● Exercise: Your copy must hold all of the data below, unchanged and without images.

===== Material for this exercise

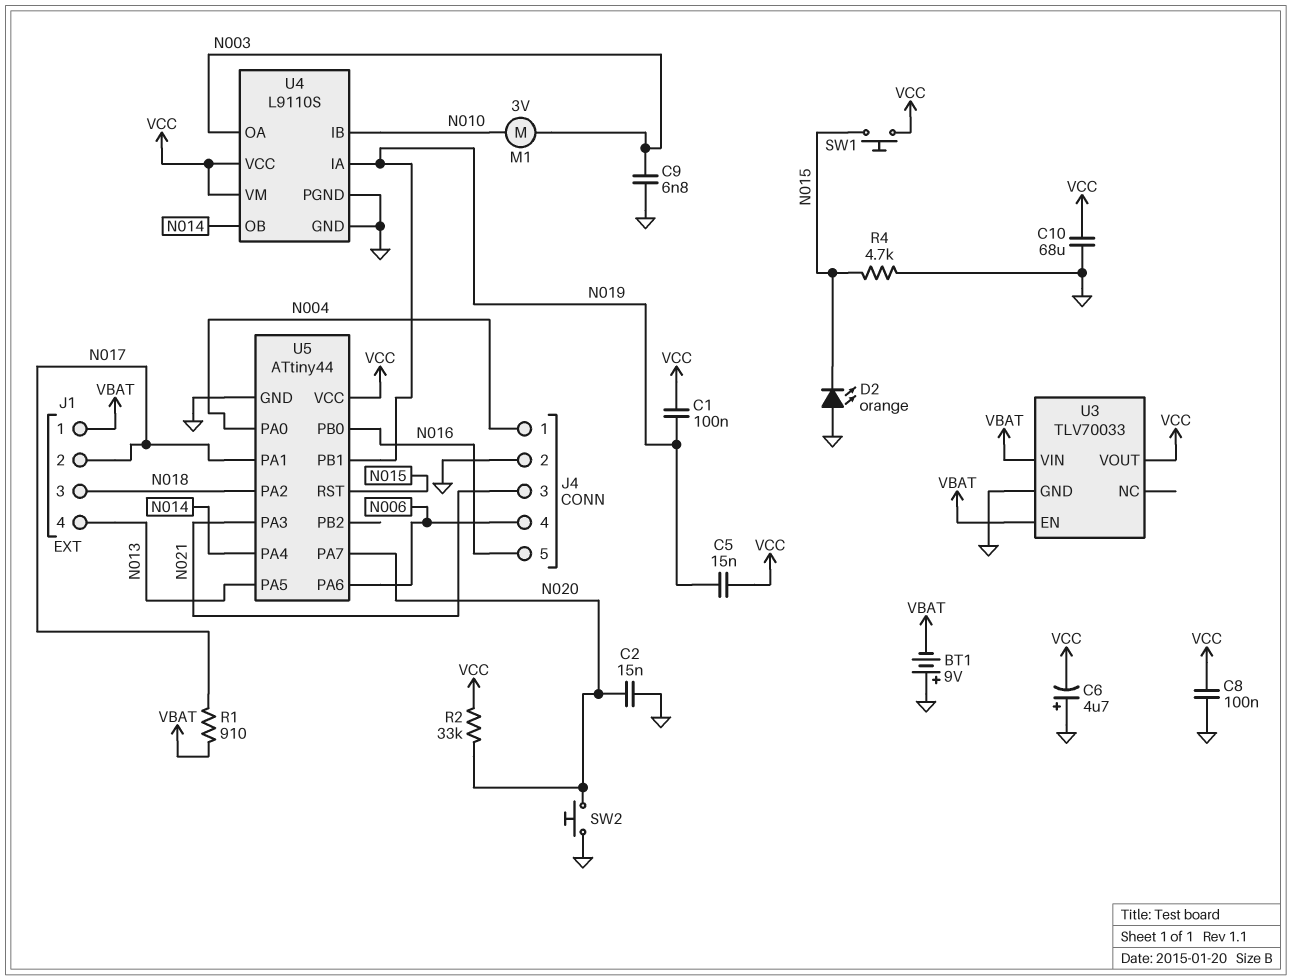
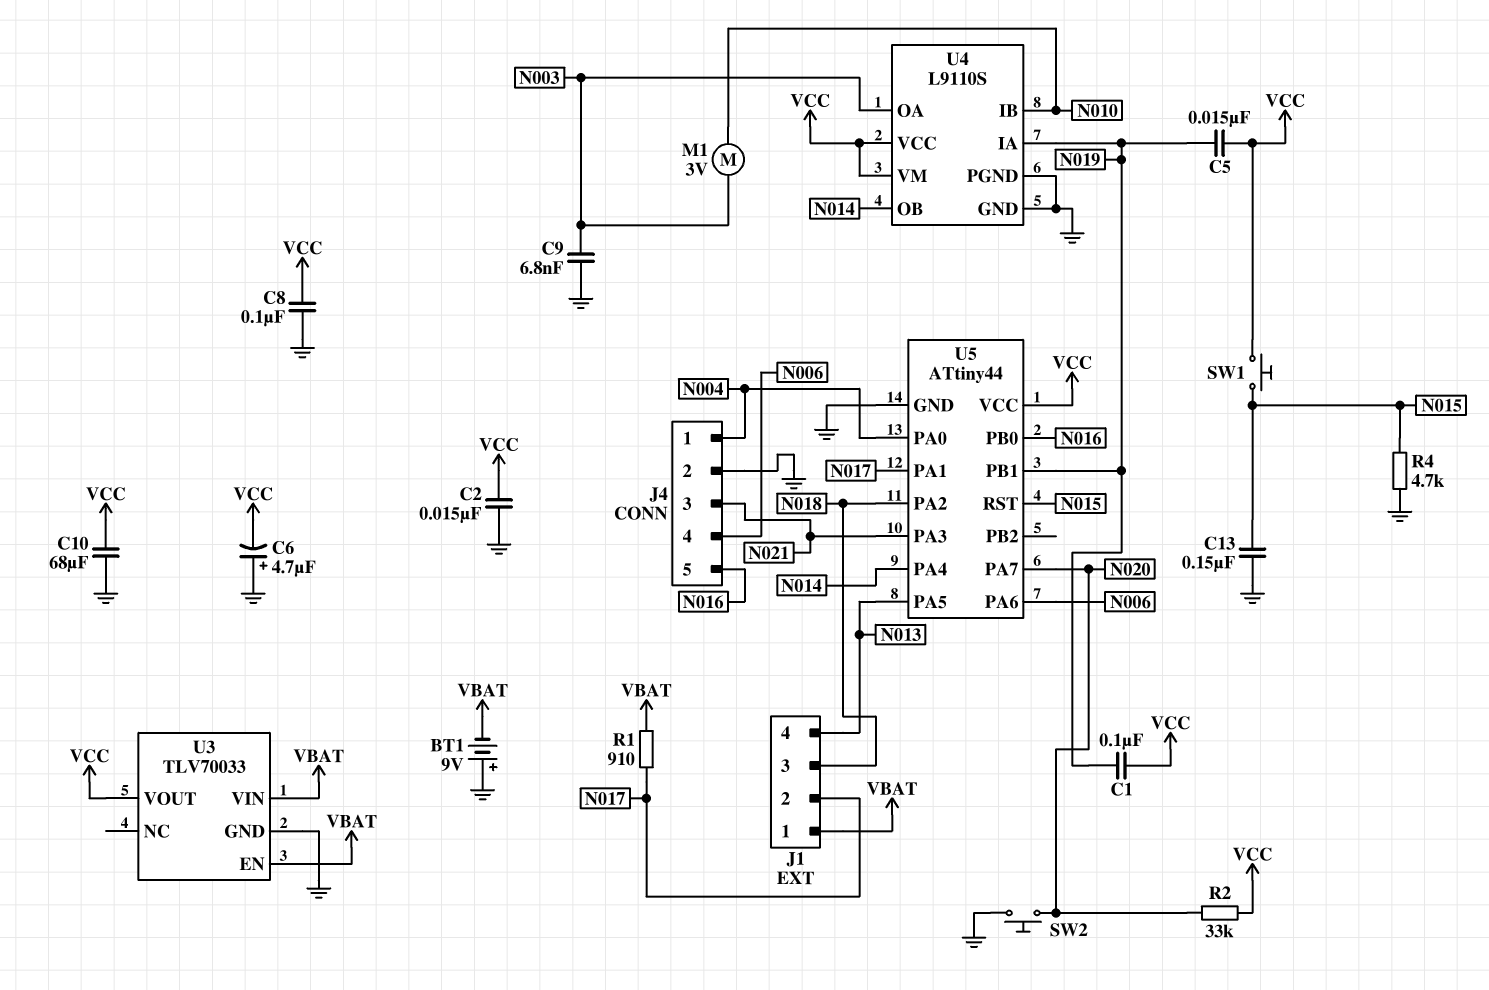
C2: 15nF (GND, N020) -> 15nF (GND, VCC)
C13: none -> 150nF (GND, N015)
D2: LED orange (A GND, K N015) -> none

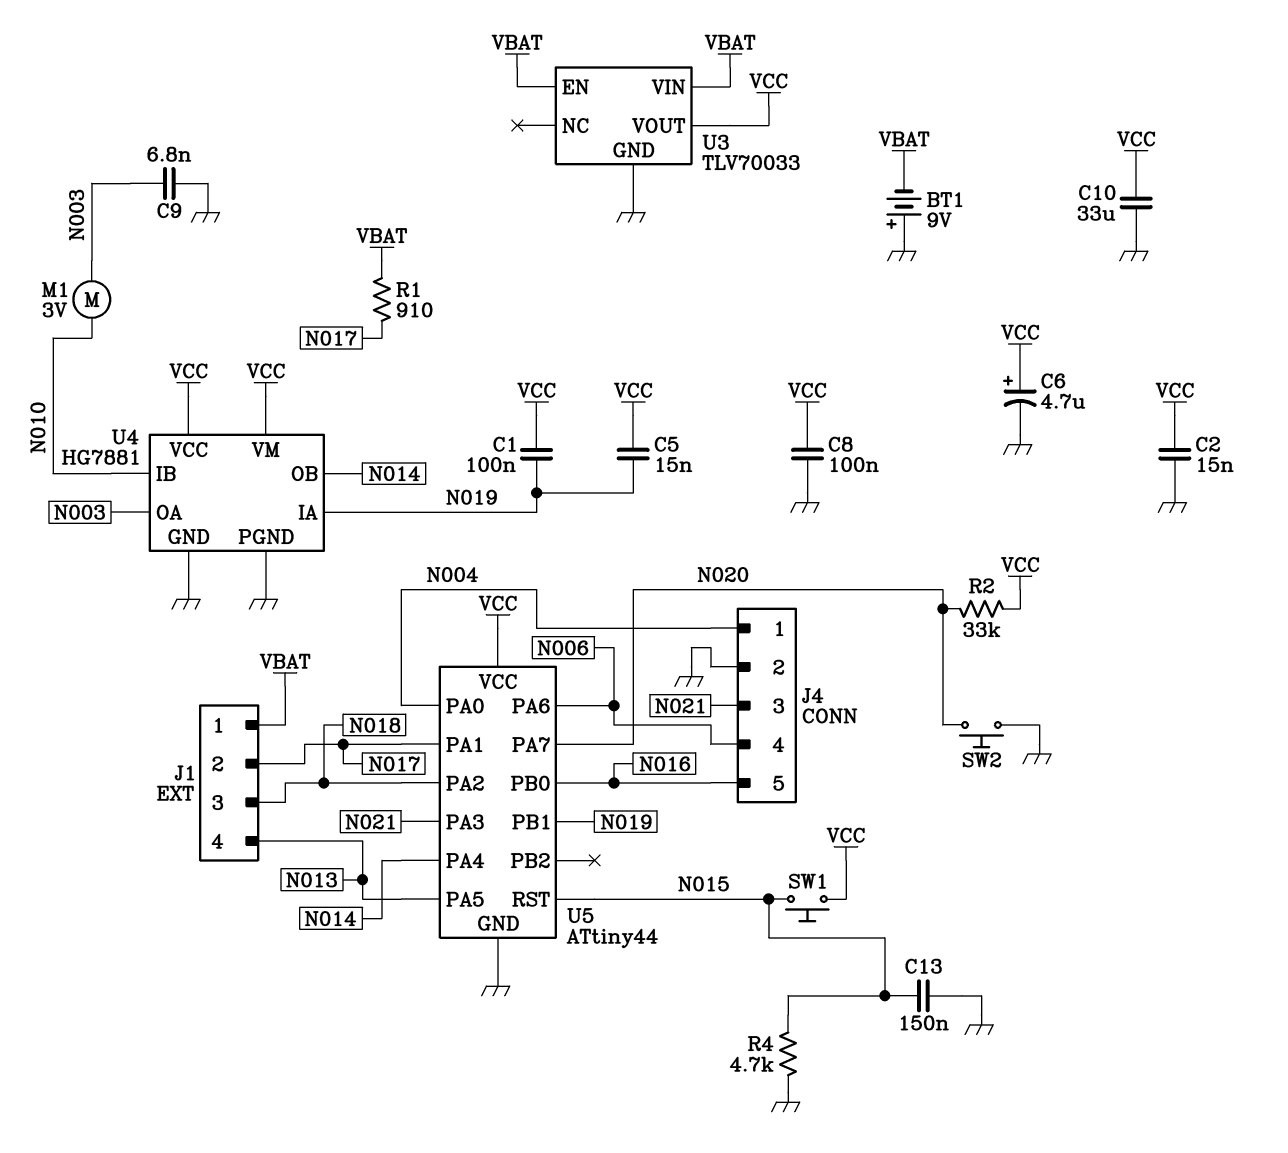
C6: 4.7uF (plus GND, minus VCC) -> 4.7uF (plus VCC, minus GND)
C10: 68uF (GND, VCC) -> 33uF (GND, VCC)
U4: L9110S -> HG7881

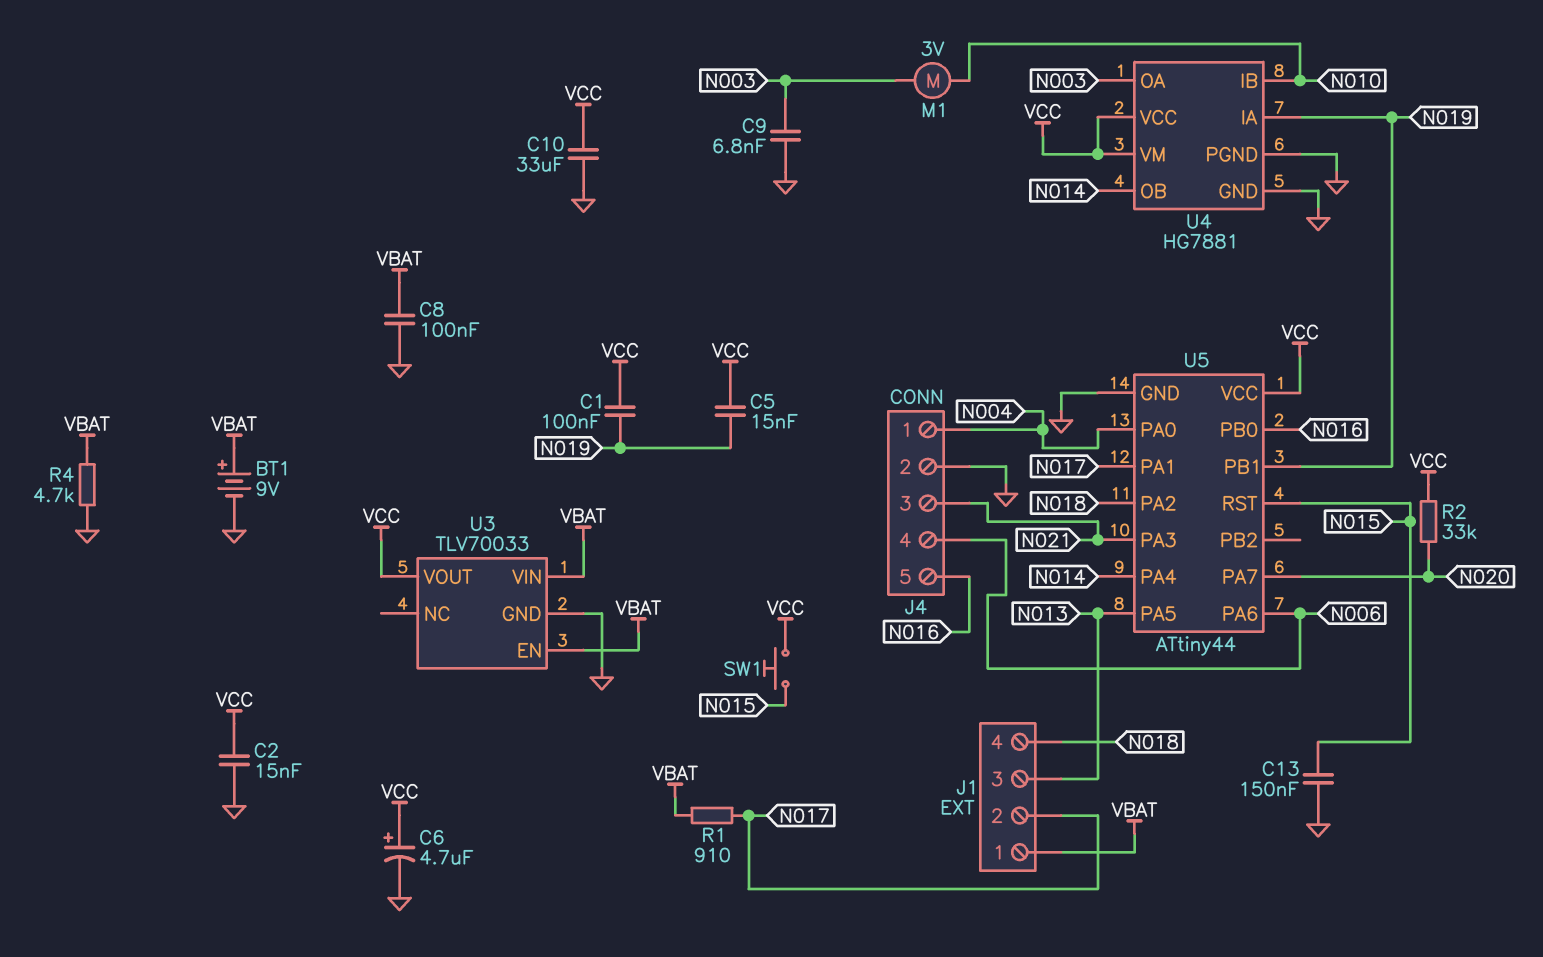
BT1: 9V (plus GND, minus VBAT) -> 9V (plus VBAT, minus GND)
C8: 100nF (GND, VCC) -> 100nF (GND, VBAT)
J1 pin 3: N018 -> N013
J1 pin 4: N013 -> N018
R4: 4.7k (GND, N015) -> 4.7k (GND, VBAT)
SW2: button (GND, N020) -> none

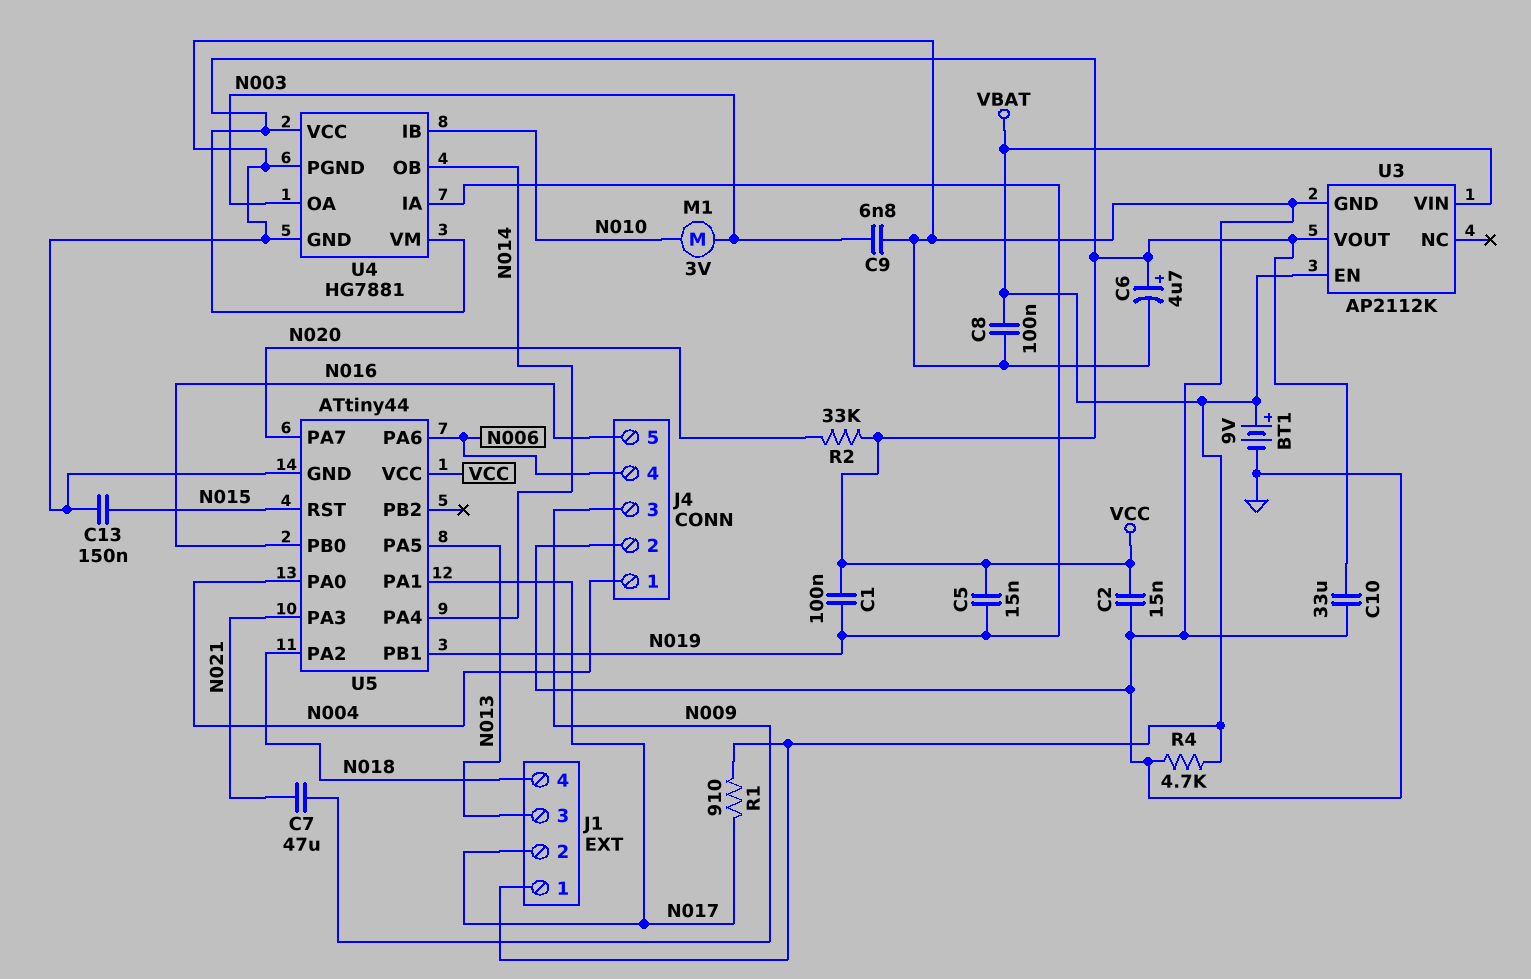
C7: none -> 47uF (N009, N021)
J4 pin 3: N021 -> N009
SW1: button (N015, VCC) -> none
U3: TLV70033 -> AP2112K

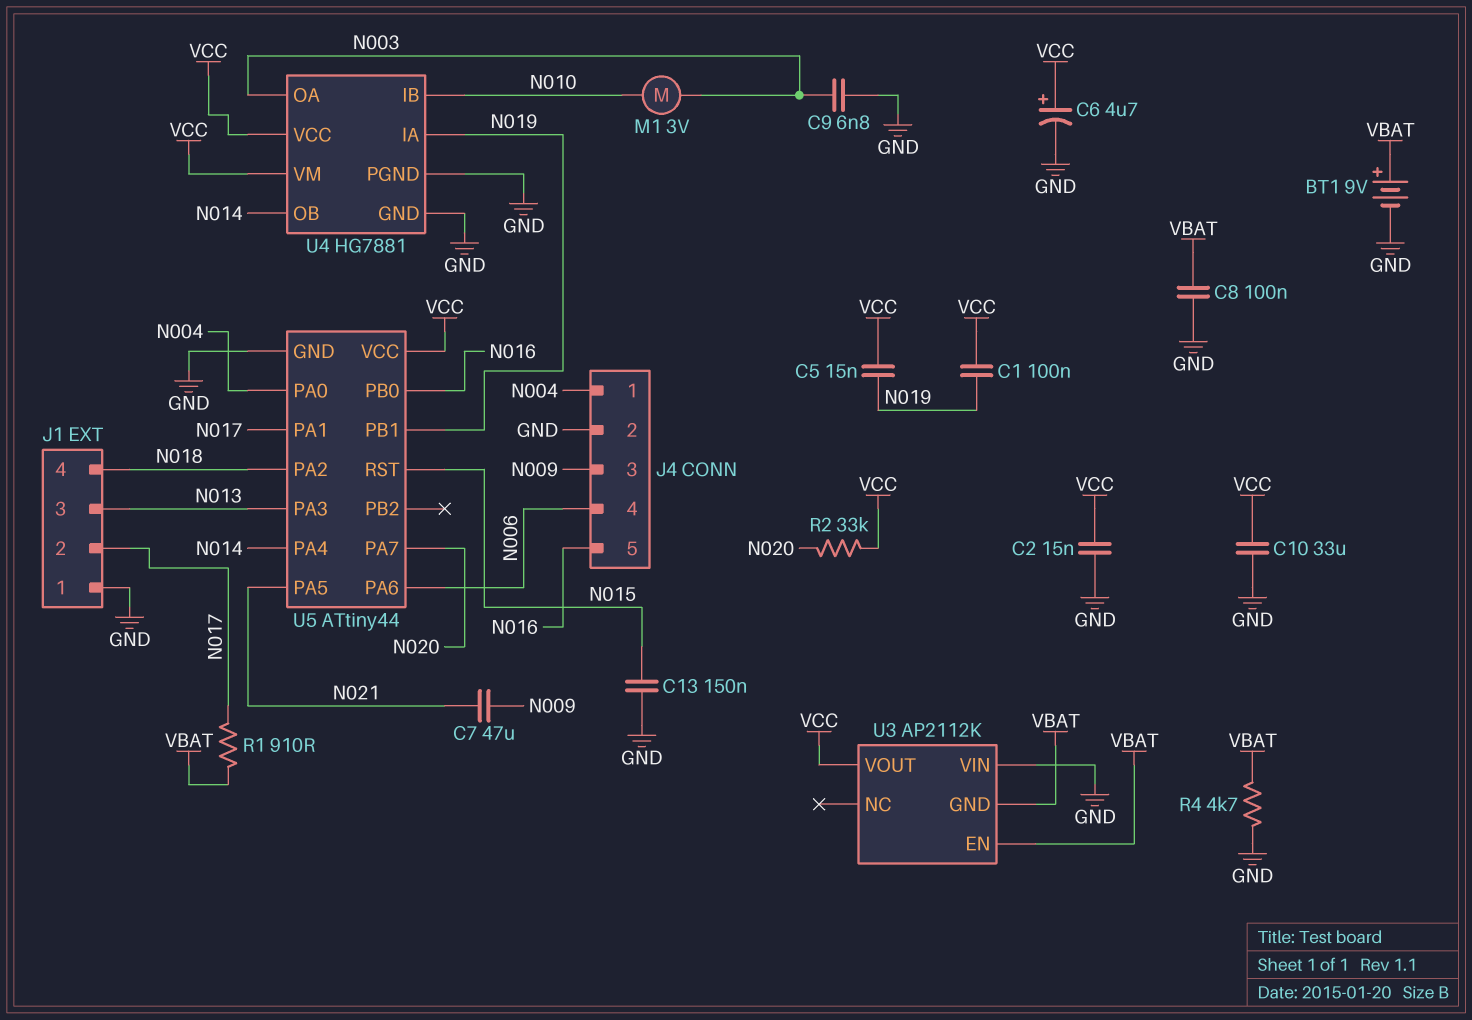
J1 pin 1: VBAT -> GND
U3 pin GND: GND -> VBAT
U3 pin VIN: VBAT -> GND
U5 pin PA3: N021 -> N013
U5 pin PA5: N013 -> N021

==========

● Task response:
C2: 15nF (GND, N020) -> 15nF (GND, VCC)
C13: none -> 150nF (GND, N015)
D2: LED orange (A GND, K N015) -> none

C6: 4.7uF (plus GND, minus VCC) -> 4.7uF (plus VCC, minus GND)
C10: 68uF (GND, VCC) -> 33uF (GND, VCC)
U4: L9110S -> HG7881

BT1: 9V (plus GND, minus VBAT) -> 9V (plus VBAT, minus GND)
C8: 100nF (GND, VCC) -> 100nF (GND, VBAT)
J1 pin 3: N018 -> N013
J1 pin 4: N013 -> N018
R4: 4.7k (GND, N015) -> 4.7k (GND, VBAT)
SW2: button (GND, N020) -> none

C7: none -> 47uF (N009, N021)
J4 pin 3: N021 -> N009
SW1: button (N015, VCC) -> none
U3: TLV70033 -> AP2112K

J1 pin 1: VBAT -> GND
U3 pin GND: GND -> VBAT
U3 pin VIN: VBAT -> GND
U5 pin PA3: N021 -> N013
U5 pin PA5: N013 -> N021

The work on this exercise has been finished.